_DATASET EXTRACT_.
========
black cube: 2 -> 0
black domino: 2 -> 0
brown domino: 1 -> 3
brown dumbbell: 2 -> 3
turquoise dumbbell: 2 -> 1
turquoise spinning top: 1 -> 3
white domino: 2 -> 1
========
_EXERCISE REQUIREMENTS_.
Write out the material again, exactly as shown above.

_ANSWER SECTION_.
black cube: 2 -> 0
black domino: 2 -> 0
brown domino: 1 -> 3
brown dumbbell: 2 -> 3
turquoise dumbbell: 2 -> 1
turquoise spinning top: 1 -> 3
white domino: 2 -> 1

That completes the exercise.